RAW DATA Start Marker

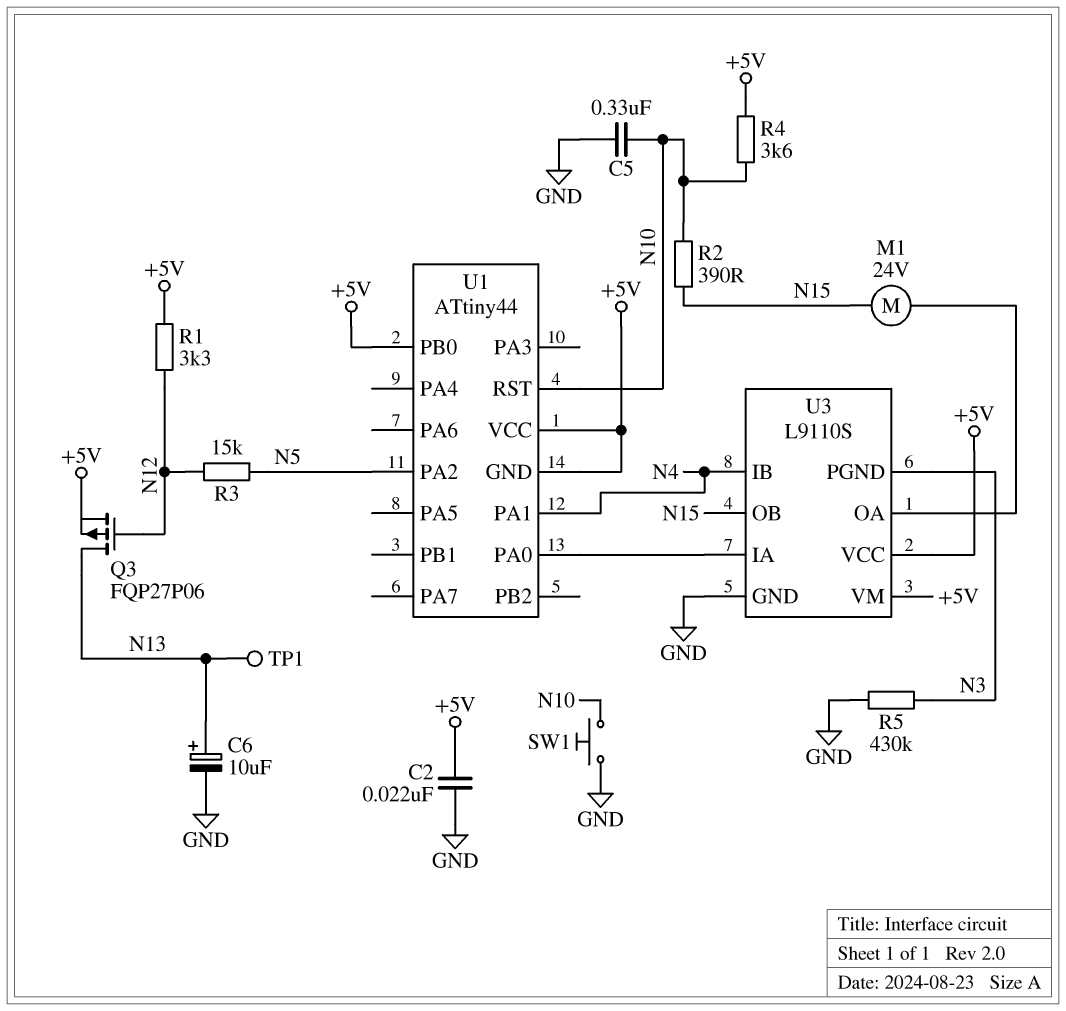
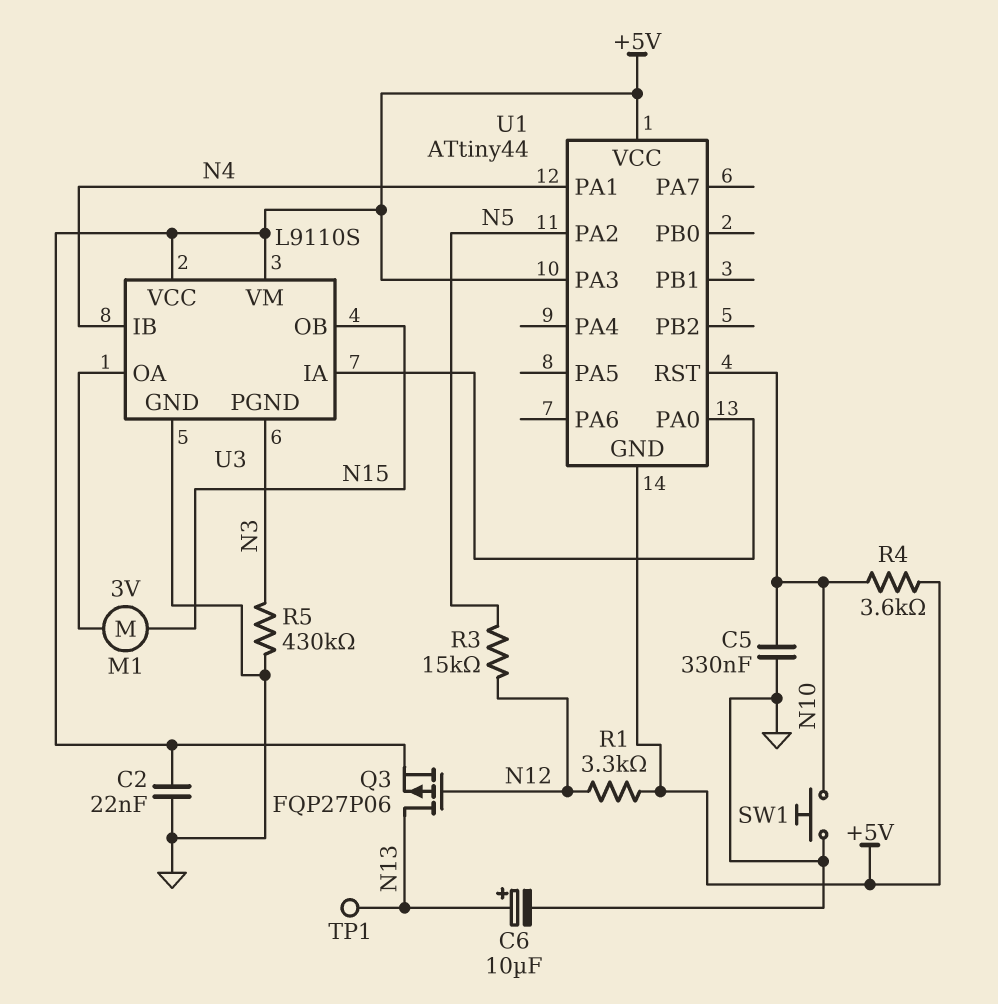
M1: motor 24V (N15, U3/OA) -> motor 3V (N15, U3/OA)
R2: 390 (N10, N15) -> none
U1 pin PA3: none -> +5V
U1 pin PB0: +5V -> none

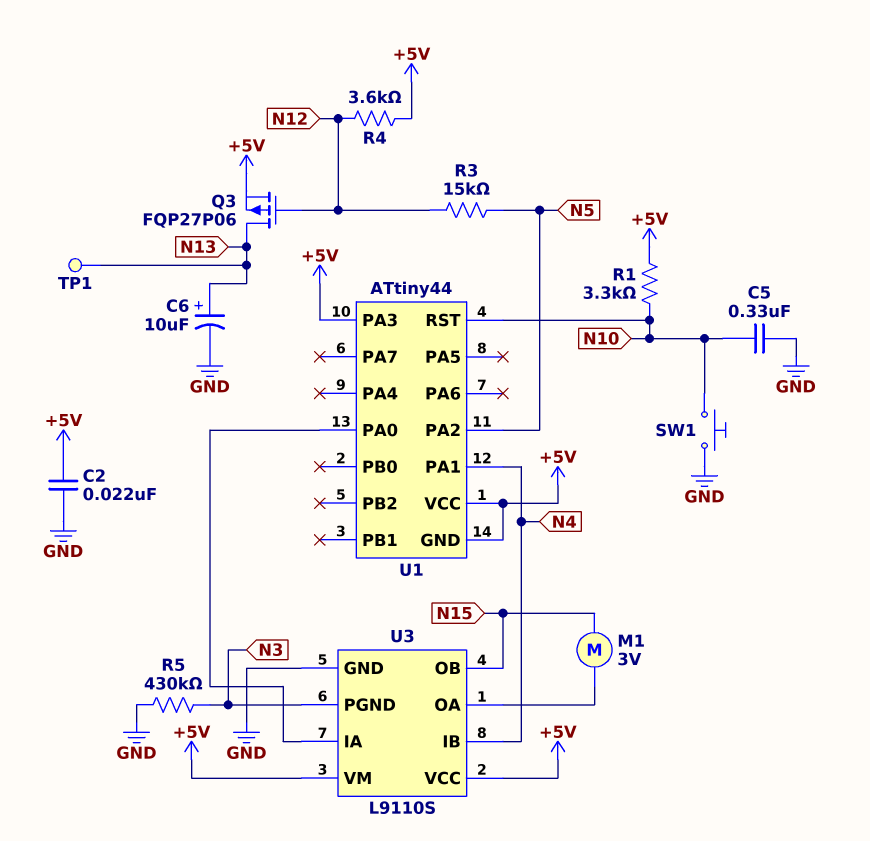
R1: 3.3k (+5V, N12) -> 3.3k (+5V, N10)
R4: 3.6k (+5V, N10) -> 3.6k (+5V, N12)

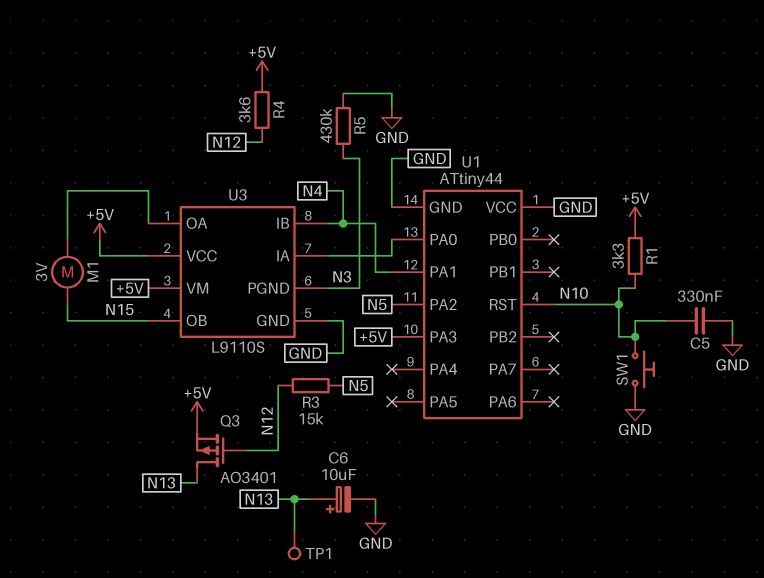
C2: 22nF (+5V, GND) -> none
Q3: PMOS FQP27P06 (G N12, D N13, S +5V) -> PMOS AO3401 (G N12, D N13, S +5V)
U1 pin GND: +5V -> GND
U1 pin VCC: +5V -> GND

RAW DATA End Marker

WHAT YOU NEED TO DO: Find the line containing "Q3: PMOS FQP27P06", then output it and every line after it to the end of the data, exactly.

RESPONSE:
Q3: PMOS FQP27P06 (G N12, D N13, S +5V) -> PMOS AO3401 (G N12, D N13, S +5V)
U1 pin GND: +5V -> GND
U1 pin VCC: +5V -> GND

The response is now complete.